- AIM OF THE EXERCISE -
Which lines in the listing below contain "black"? Copy each of them.

- EXERCISE MATERIAL -
※

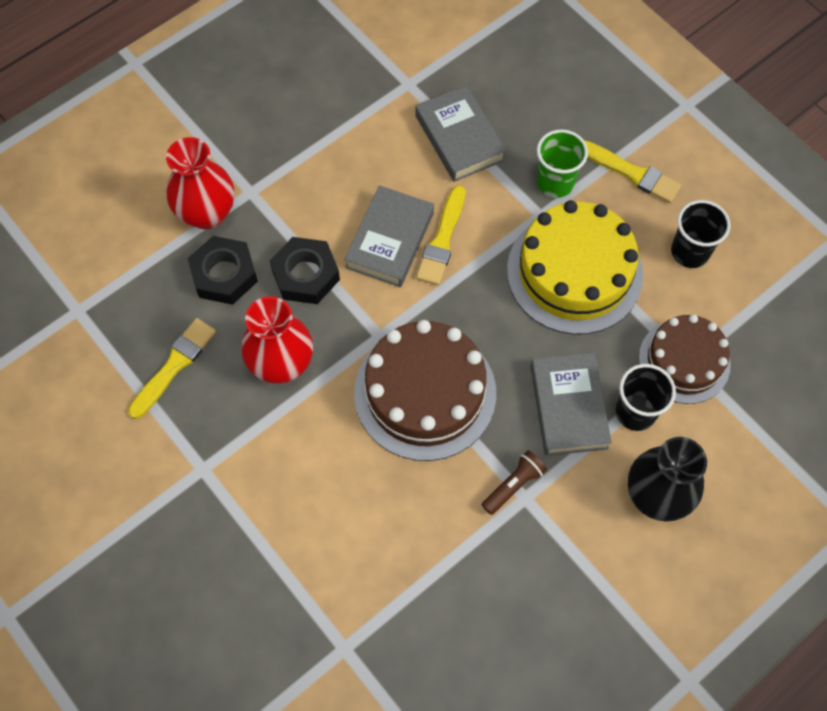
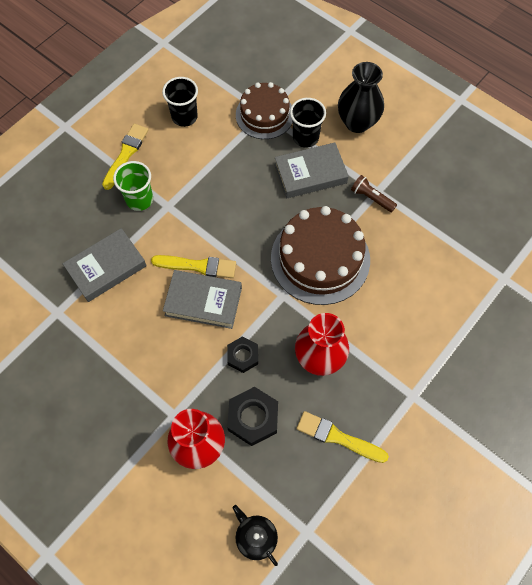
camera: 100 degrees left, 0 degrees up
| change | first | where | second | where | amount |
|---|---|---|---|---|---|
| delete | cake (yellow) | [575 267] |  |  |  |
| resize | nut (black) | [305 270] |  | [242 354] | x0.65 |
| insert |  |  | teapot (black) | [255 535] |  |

※

- RESPONSE -
| resize | nut (black) | [305 270] |  | [242 354] | x0.65 |
| insert |  |  | teapot (black) | [255 535] |  |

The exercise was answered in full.